### [Record extracts]

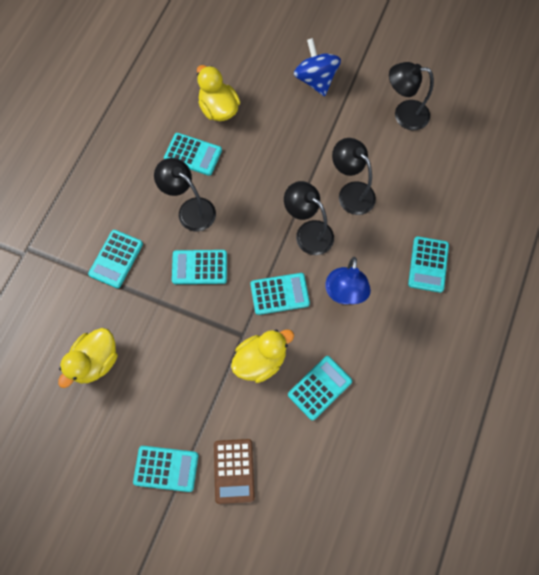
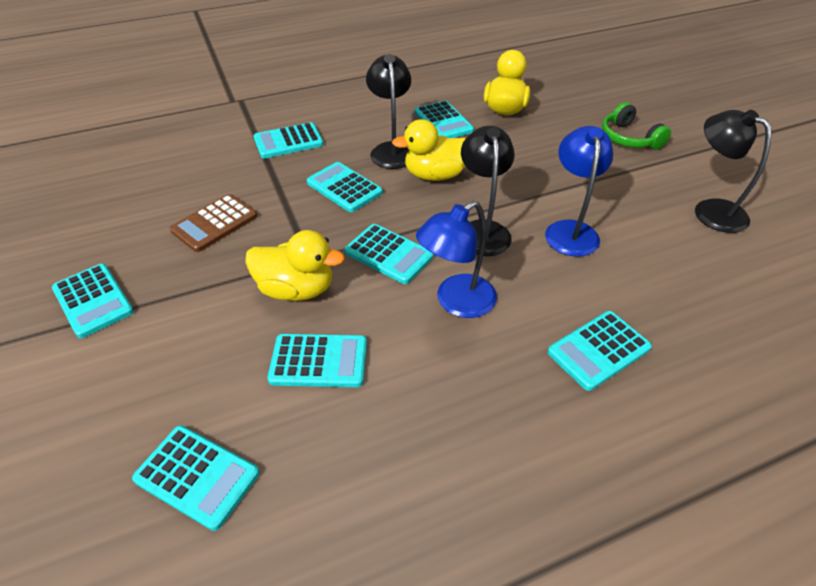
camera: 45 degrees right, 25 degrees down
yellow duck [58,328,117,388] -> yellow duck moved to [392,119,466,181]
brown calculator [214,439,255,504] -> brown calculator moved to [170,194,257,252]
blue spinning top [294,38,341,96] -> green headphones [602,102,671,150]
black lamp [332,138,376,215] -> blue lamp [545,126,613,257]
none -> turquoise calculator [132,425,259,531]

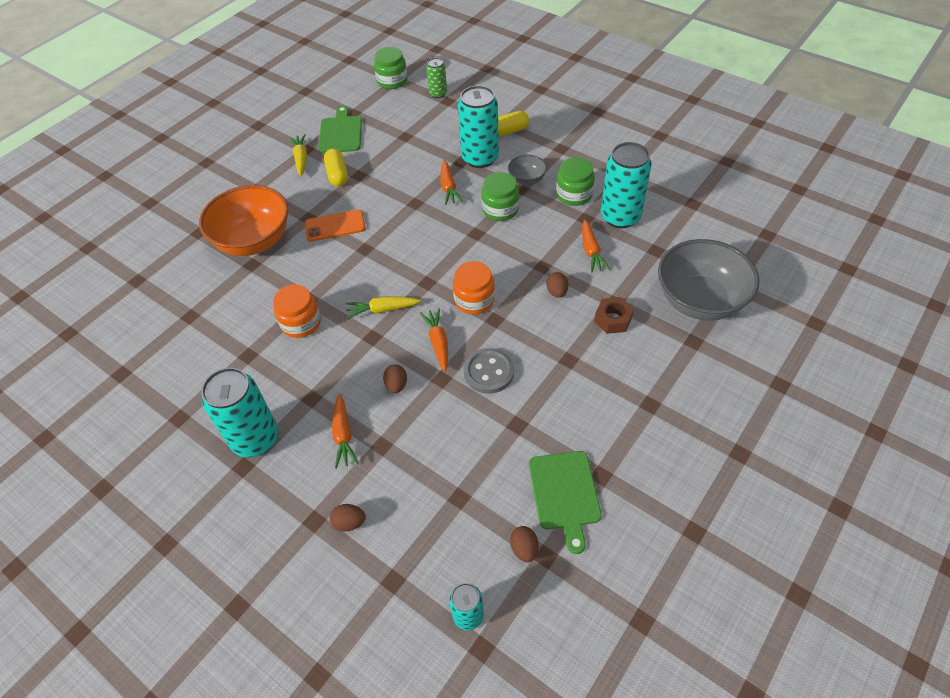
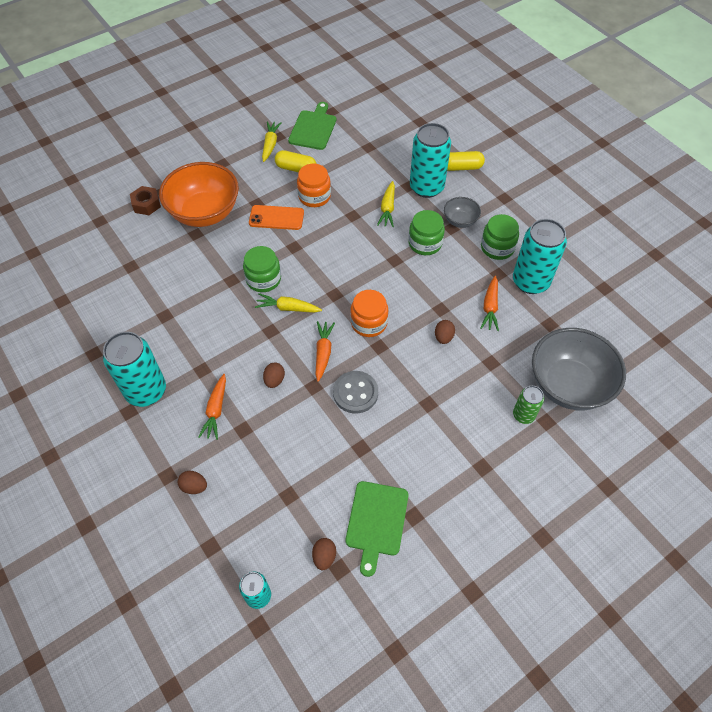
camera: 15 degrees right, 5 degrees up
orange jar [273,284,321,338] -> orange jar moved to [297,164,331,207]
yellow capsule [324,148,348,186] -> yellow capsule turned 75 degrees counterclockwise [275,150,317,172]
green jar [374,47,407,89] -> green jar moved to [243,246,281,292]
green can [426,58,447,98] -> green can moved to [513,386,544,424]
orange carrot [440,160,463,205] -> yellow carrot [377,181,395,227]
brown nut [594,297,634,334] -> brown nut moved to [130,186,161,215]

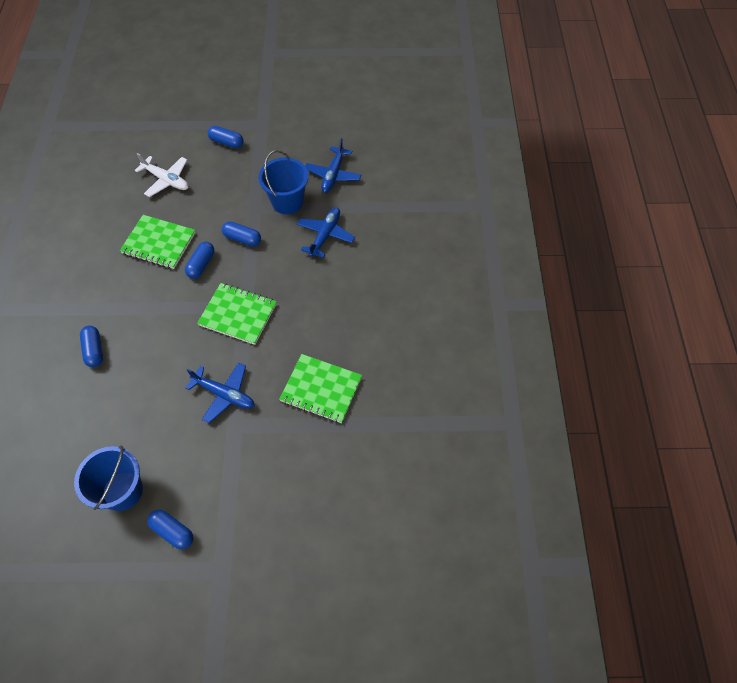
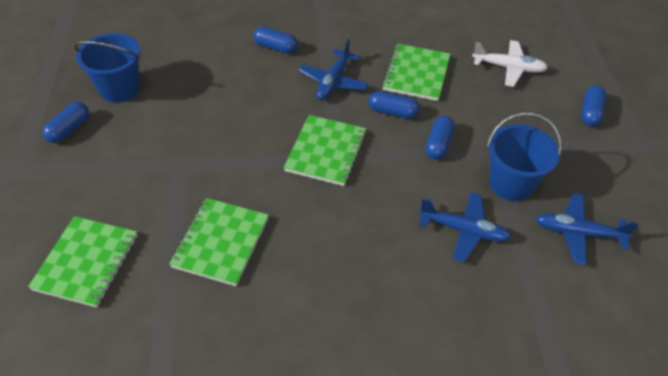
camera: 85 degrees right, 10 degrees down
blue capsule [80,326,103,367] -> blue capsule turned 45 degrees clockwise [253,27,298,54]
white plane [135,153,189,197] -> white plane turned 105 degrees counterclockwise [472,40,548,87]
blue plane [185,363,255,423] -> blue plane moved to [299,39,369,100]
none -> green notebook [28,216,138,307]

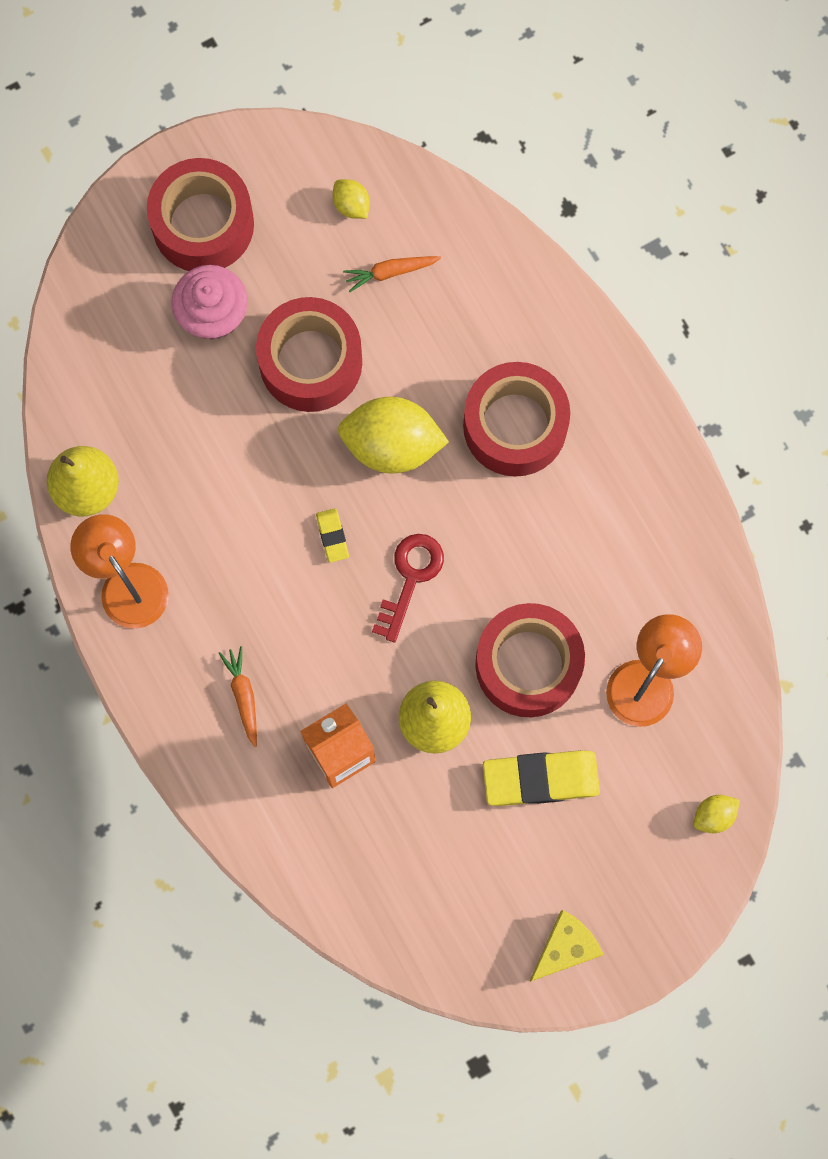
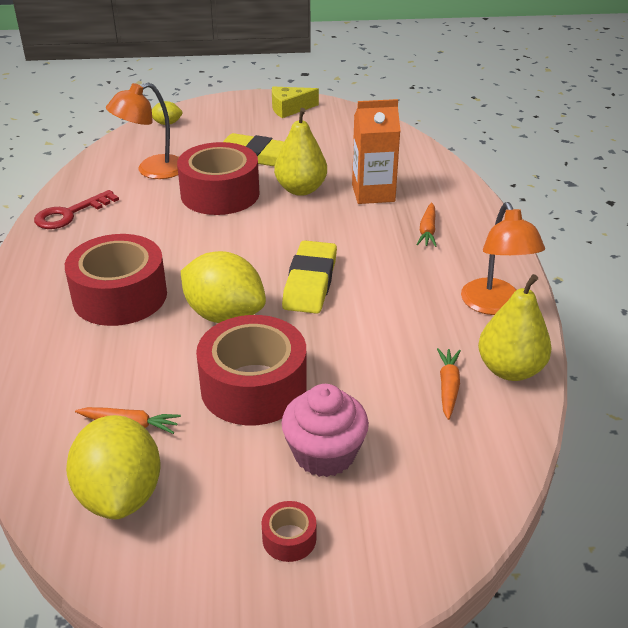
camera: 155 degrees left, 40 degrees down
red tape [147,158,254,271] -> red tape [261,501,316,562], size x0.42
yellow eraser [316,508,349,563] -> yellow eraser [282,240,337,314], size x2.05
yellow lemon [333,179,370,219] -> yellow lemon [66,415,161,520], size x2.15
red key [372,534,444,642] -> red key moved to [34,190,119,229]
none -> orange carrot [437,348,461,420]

### [Problem details]
Nothing but the lines from the one containing "red tape [147,158,254,271]" through the end of the entries belongs in the answer; repeat them exactly.

### [Solution for this exercise]
red tape [147,158,254,271] -> red tape [261,501,316,562], size x0.42
yellow eraser [316,508,349,563] -> yellow eraser [282,240,337,314], size x2.05
yellow lemon [333,179,370,219] -> yellow lemon [66,415,161,520], size x2.15
red key [372,534,444,642] -> red key moved to [34,190,119,229]
none -> orange carrot [437,348,461,420]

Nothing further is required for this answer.